→ **Work instructions**
Check the material that follows for the word "none" and say how many lines contain it, with no other words.

→ **Information shown**
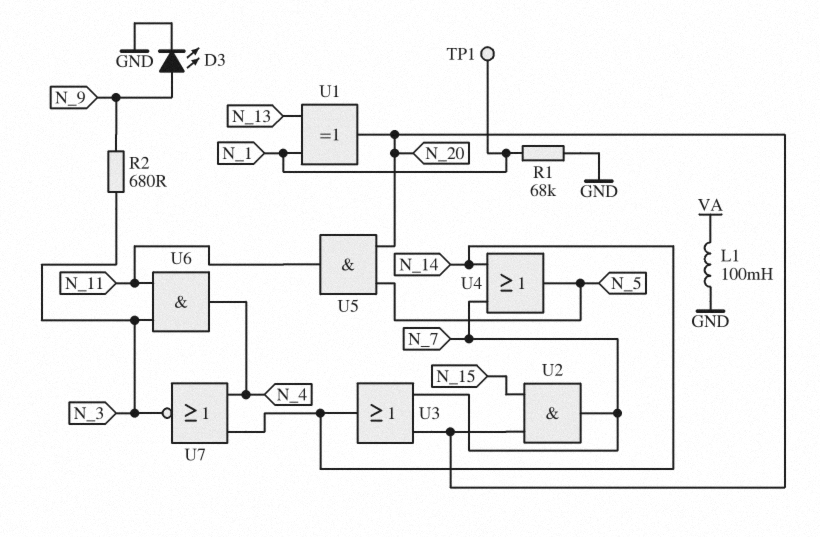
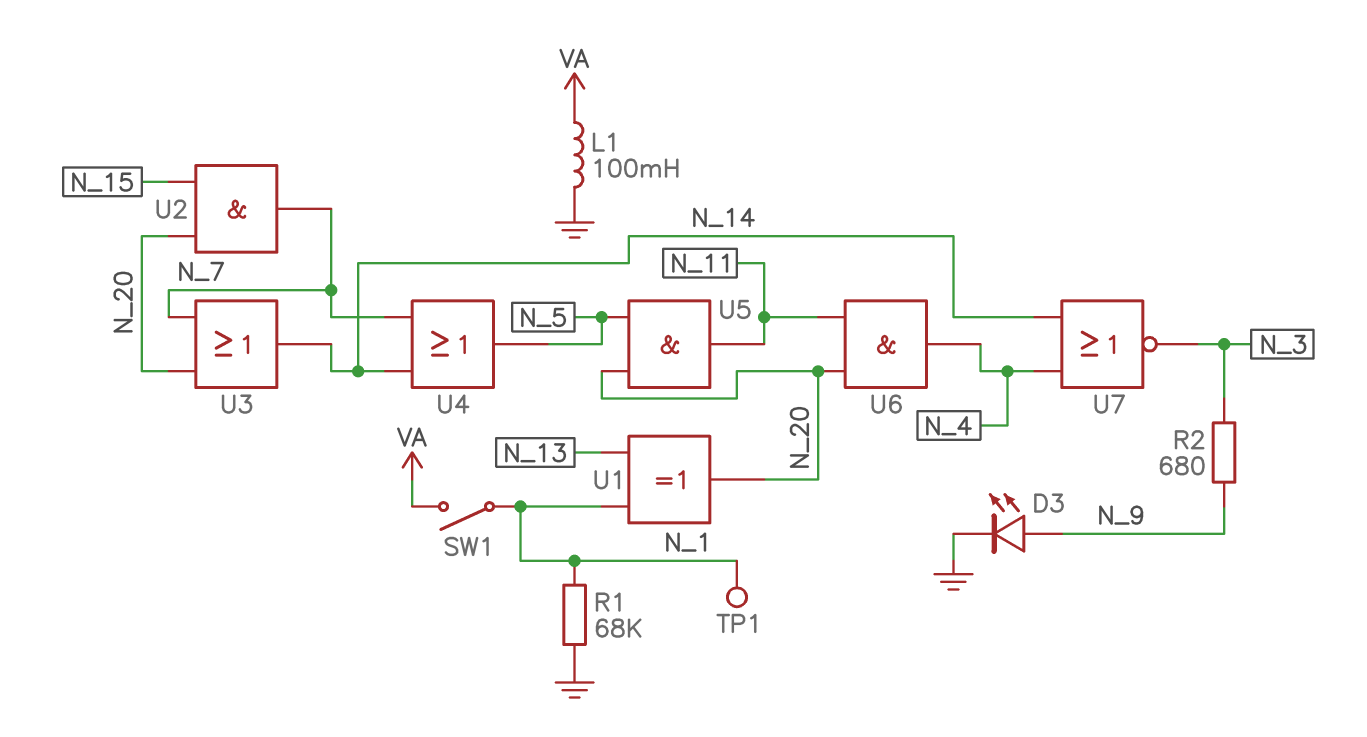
SW1: none -> switch (N_1, VA)
U6: AND (in N_3, in N_11, out N_4) -> AND (in N_11, in N_20, out N_4)

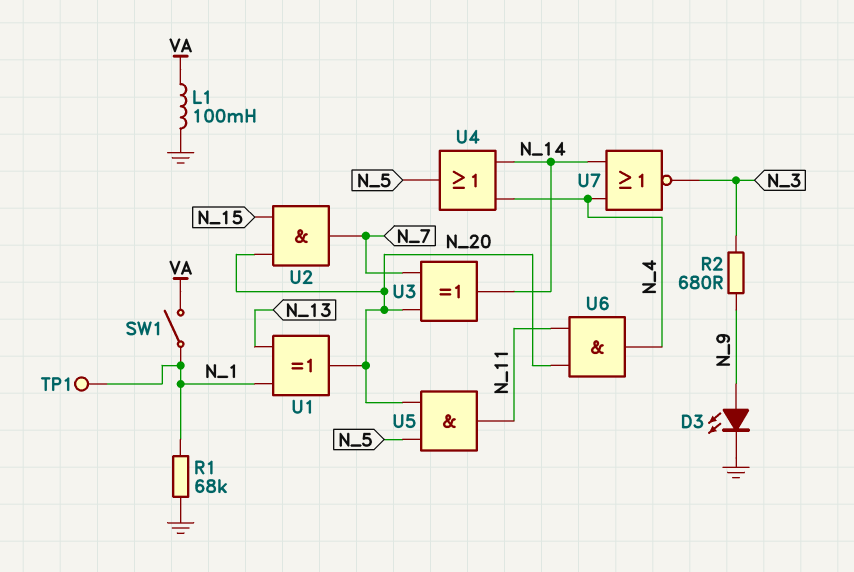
U3: OR (in N_7, in N_20, out N_14) -> XOR (in N_7, in N_20, out N_14)
U4: OR (in N_7, in N_14, out N_5) -> OR (in N_4, in N_14, out N_5)

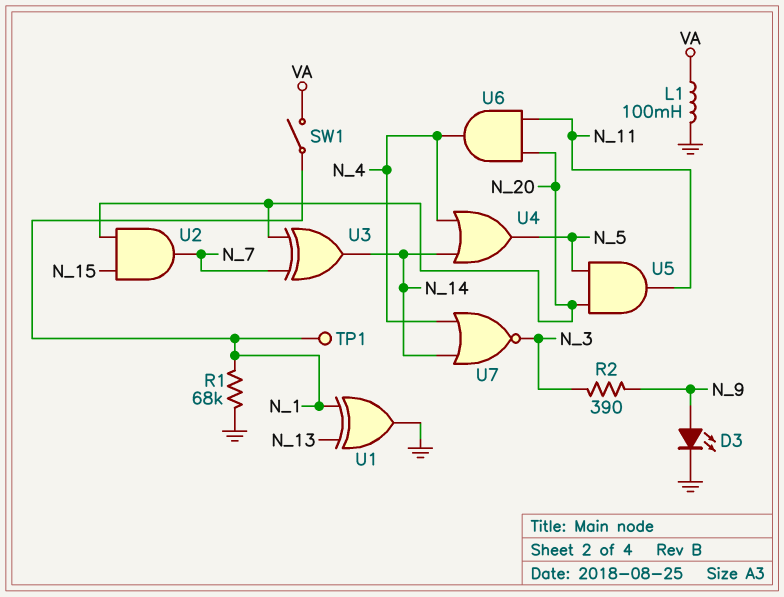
R2: 680 (N_3, N_9) -> 390 (N_3, N_9)
U1: XOR (in N_1, in N_13, out N_20) -> XOR (in N_1, in N_13, out GND)

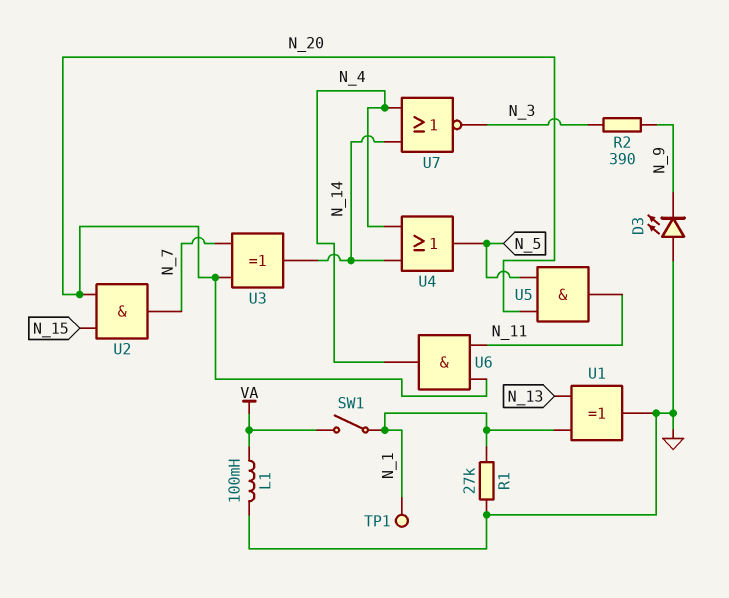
D3: LED (A N_9, K GND) -> LED (A GND, K N_9)
R1: 68k (GND, N_1) -> 27k (GND, N_1)

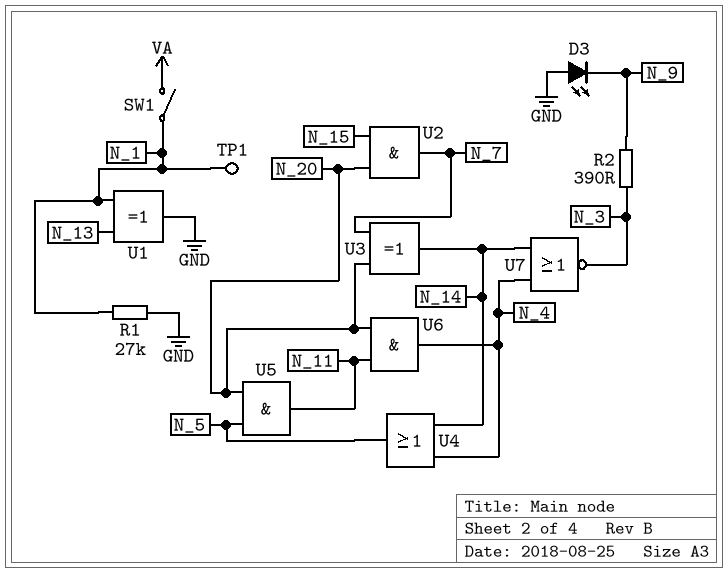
L1: 100mH (GND, VA) -> none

→ **Reply to the exercise**
2